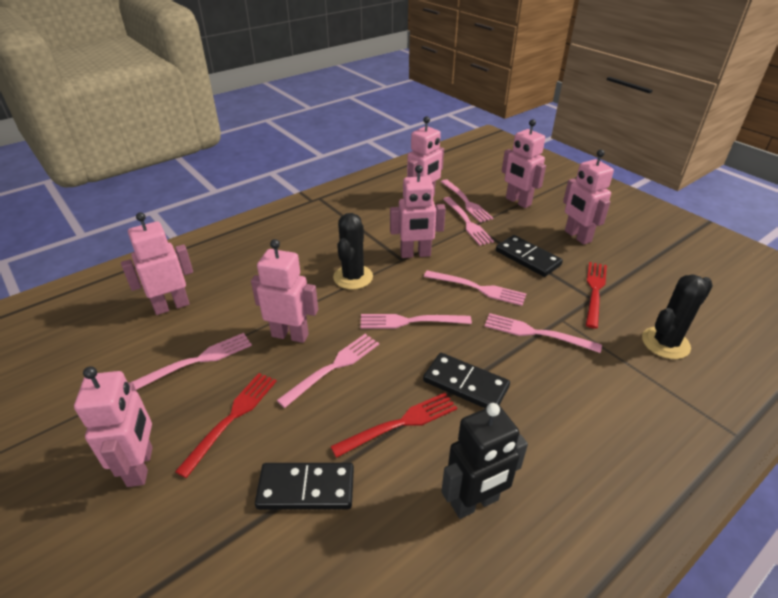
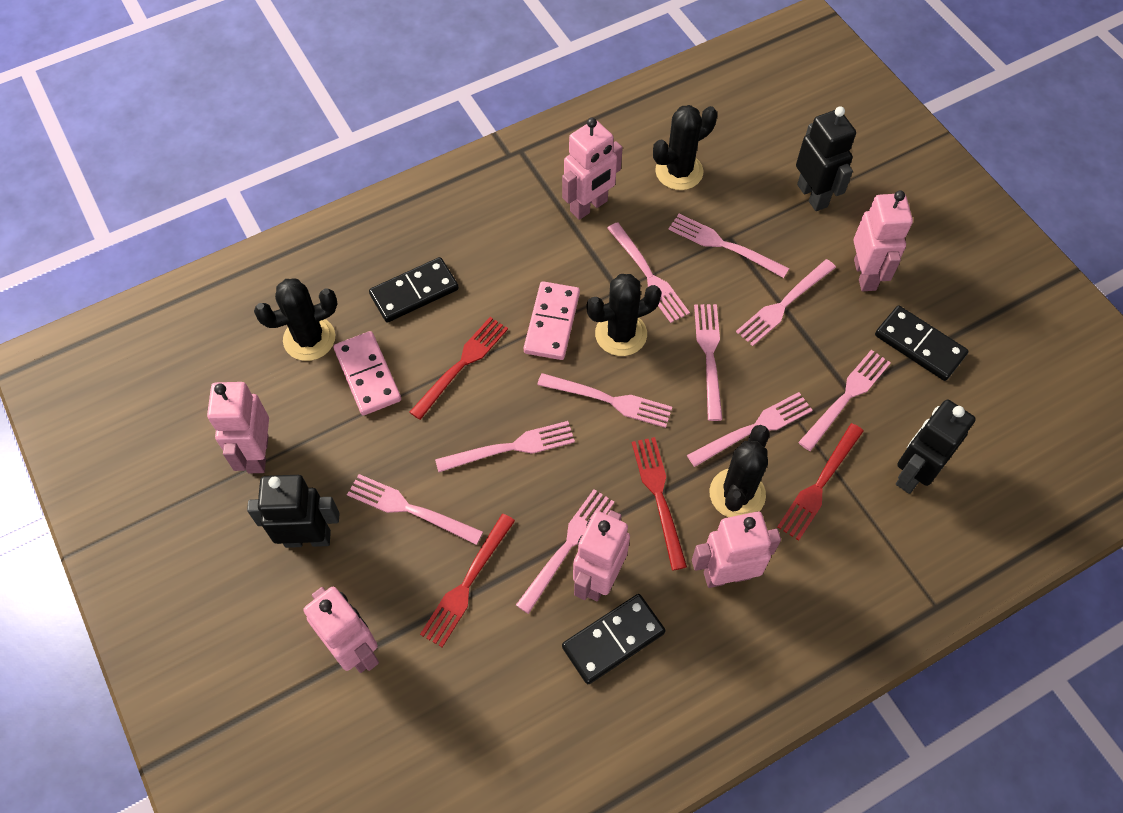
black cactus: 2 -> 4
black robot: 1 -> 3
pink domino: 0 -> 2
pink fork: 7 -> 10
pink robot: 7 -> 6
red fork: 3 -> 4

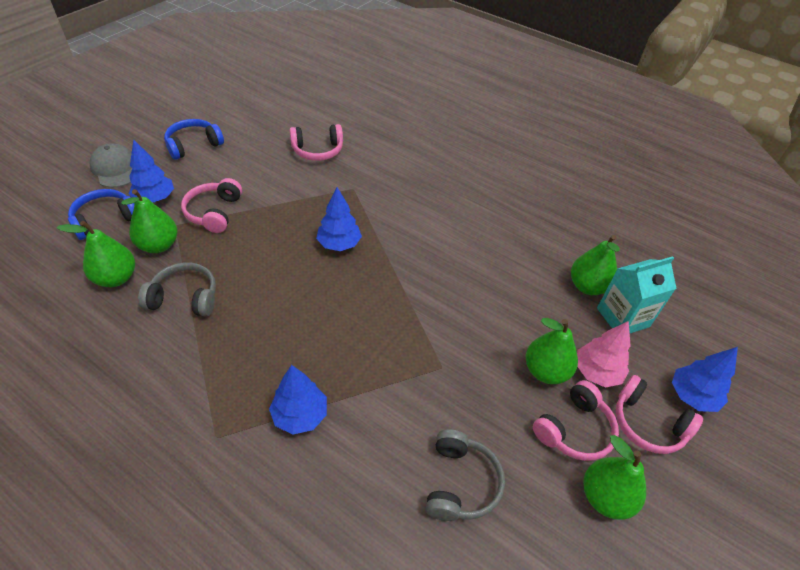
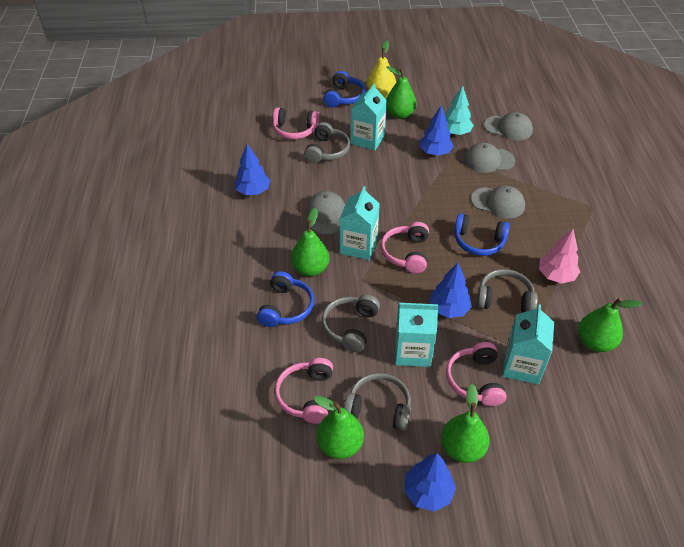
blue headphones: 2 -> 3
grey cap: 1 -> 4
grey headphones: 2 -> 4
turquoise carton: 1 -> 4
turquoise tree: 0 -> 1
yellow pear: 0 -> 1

### EXERCISE BRIEF
Only the number is wanted: how many lines in the material above contain the string "headphones"?

### RESULT OF THIS TASK
2